Data supplied:
------

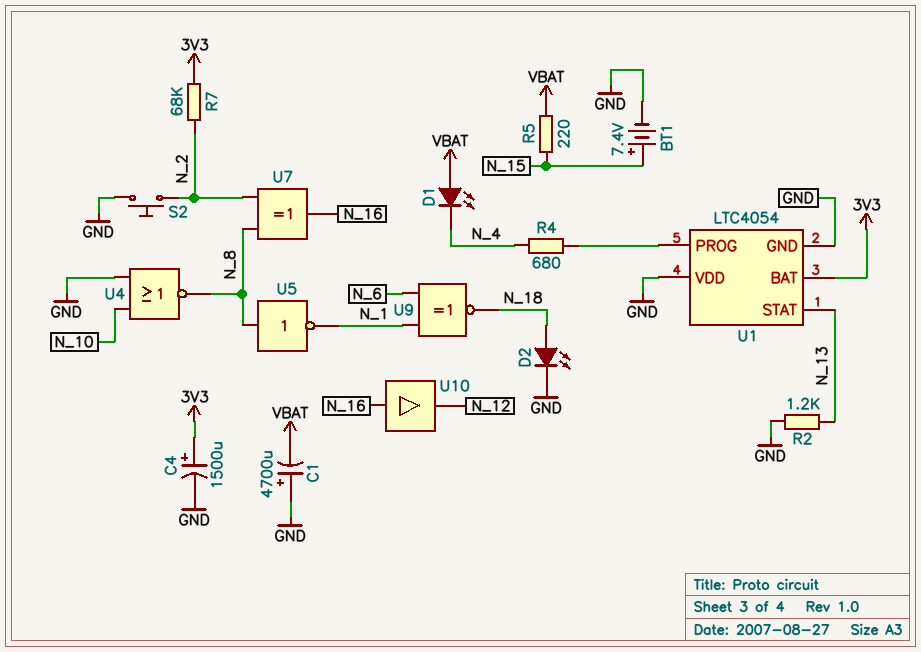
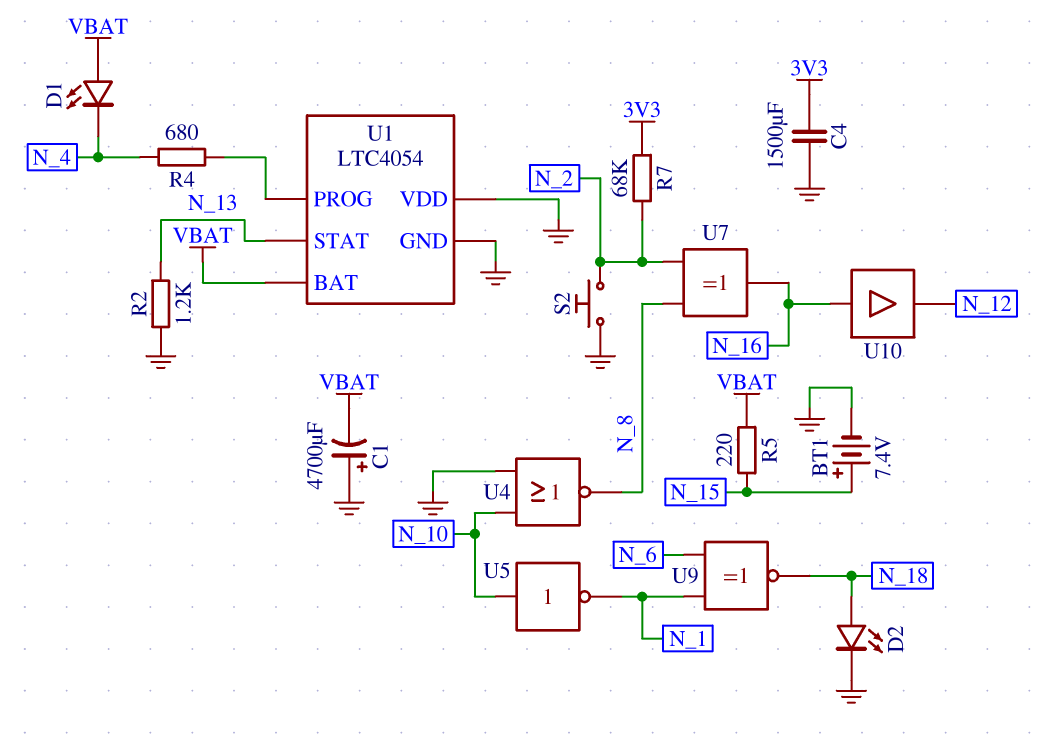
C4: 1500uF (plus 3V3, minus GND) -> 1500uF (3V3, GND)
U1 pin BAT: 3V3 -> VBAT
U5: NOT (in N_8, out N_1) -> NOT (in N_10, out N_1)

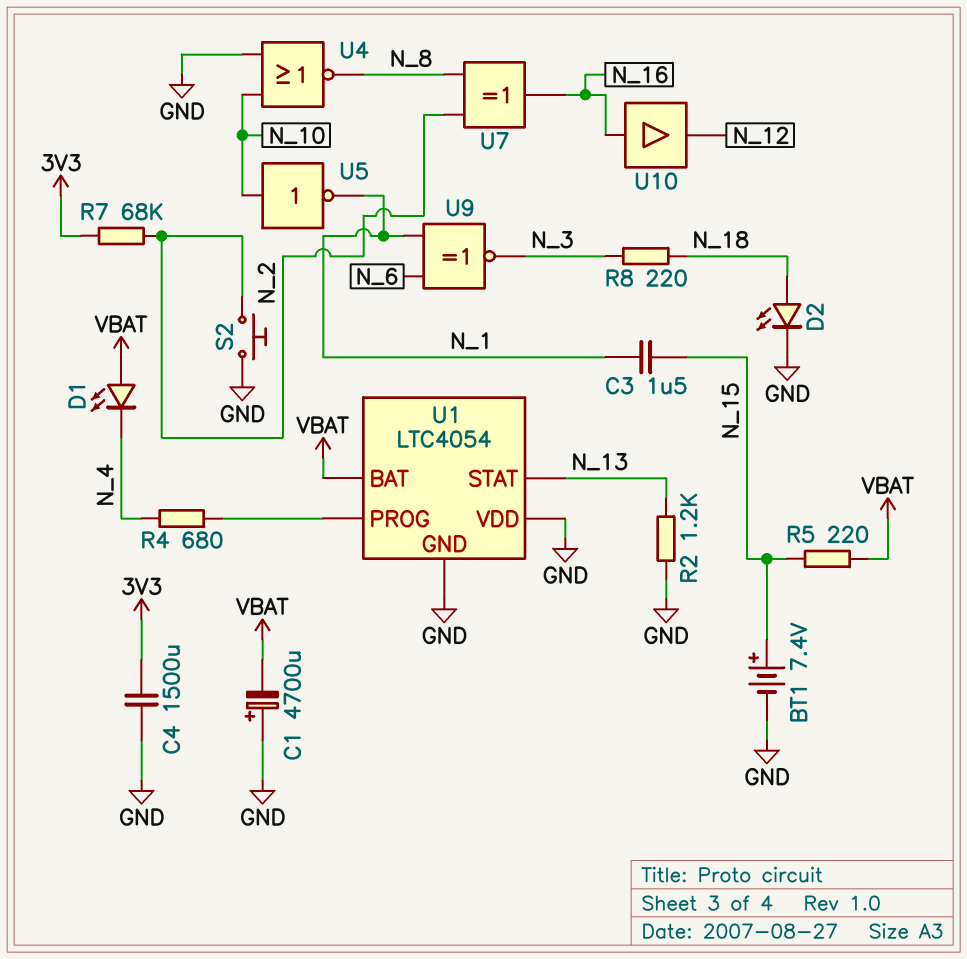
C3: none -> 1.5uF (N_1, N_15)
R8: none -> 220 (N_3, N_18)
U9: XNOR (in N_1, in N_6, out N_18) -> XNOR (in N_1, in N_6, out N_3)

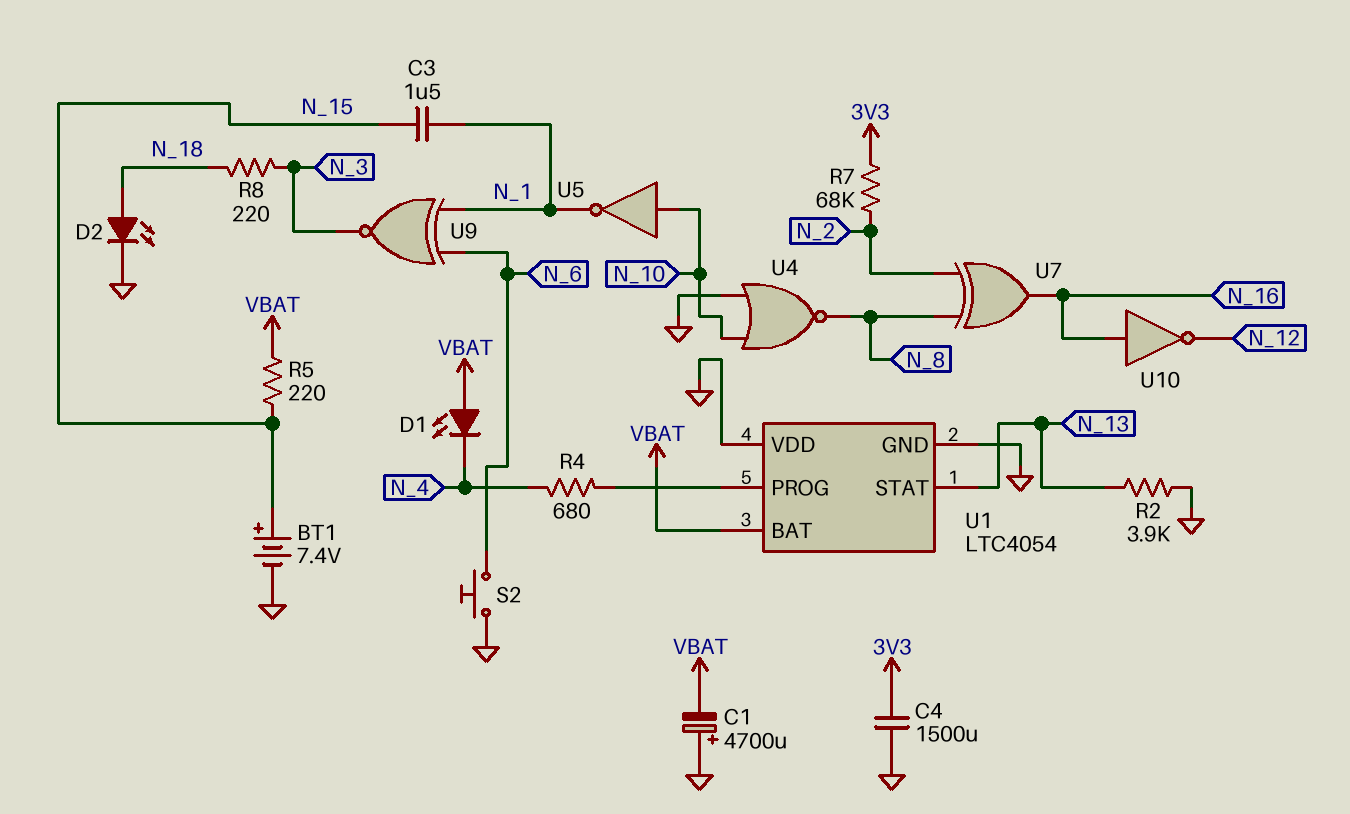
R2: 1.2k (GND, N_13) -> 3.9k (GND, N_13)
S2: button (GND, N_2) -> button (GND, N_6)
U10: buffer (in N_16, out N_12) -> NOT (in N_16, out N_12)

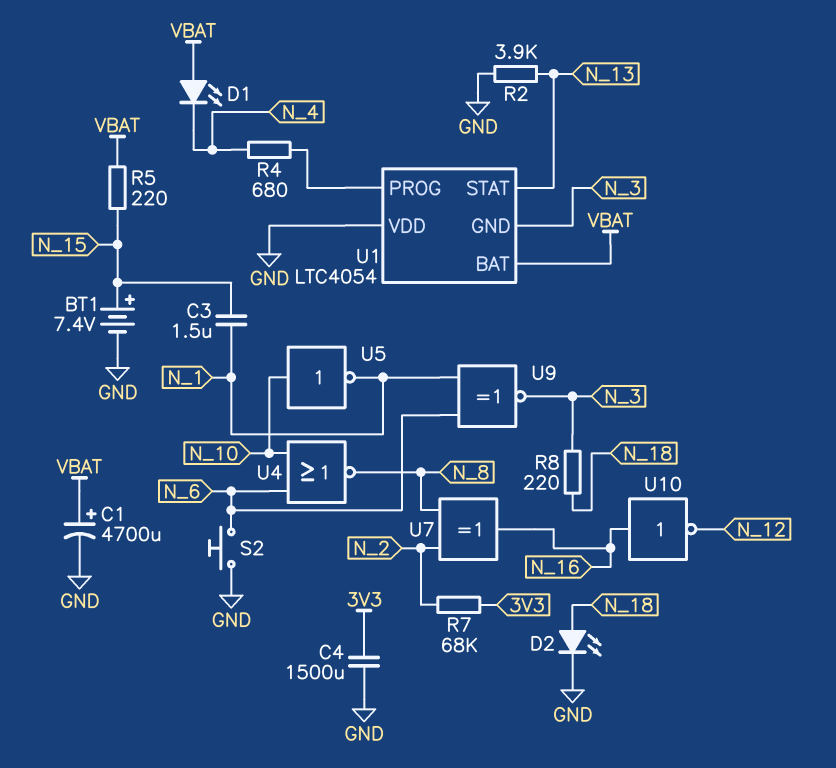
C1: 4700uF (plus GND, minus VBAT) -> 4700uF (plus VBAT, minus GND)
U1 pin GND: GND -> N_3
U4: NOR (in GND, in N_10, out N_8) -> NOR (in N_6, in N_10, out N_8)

------

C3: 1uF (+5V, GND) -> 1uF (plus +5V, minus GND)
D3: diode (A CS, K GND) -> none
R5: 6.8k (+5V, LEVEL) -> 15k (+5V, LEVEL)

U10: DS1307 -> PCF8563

------

Reproduce the listing above from the line that holds "C4: 1500uF (plus" through the line that holds "U4: NOR (in", both included, with the pictures left out.

C4: 1500uF (plus 3V3, minus GND) -> 1500uF (3V3, GND)
U1 pin BAT: 3V3 -> VBAT
U5: NOT (in N_8, out N_1) -> NOT (in N_10, out N_1)

C3: none -> 1.5uF (N_1, N_15)
R8: none -> 220 (N_3, N_18)
U9: XNOR (in N_1, in N_6, out N_18) -> XNOR (in N_1, in N_6, out N_3)

R2: 1.2k (GND, N_13) -> 3.9k (GND, N_13)
S2: button (GND, N_2) -> button (GND, N_6)
U10: buffer (in N_16, out N_12) -> NOT (in N_16, out N_12)

C1: 4700uF (plus GND, minus VBAT) -> 4700uF (plus VBAT, minus GND)
U1 pin GND: GND -> N_3
U4: NOR (in GND, in N_10, out N_8) -> NOR (in N_6, in N_10, out N_8)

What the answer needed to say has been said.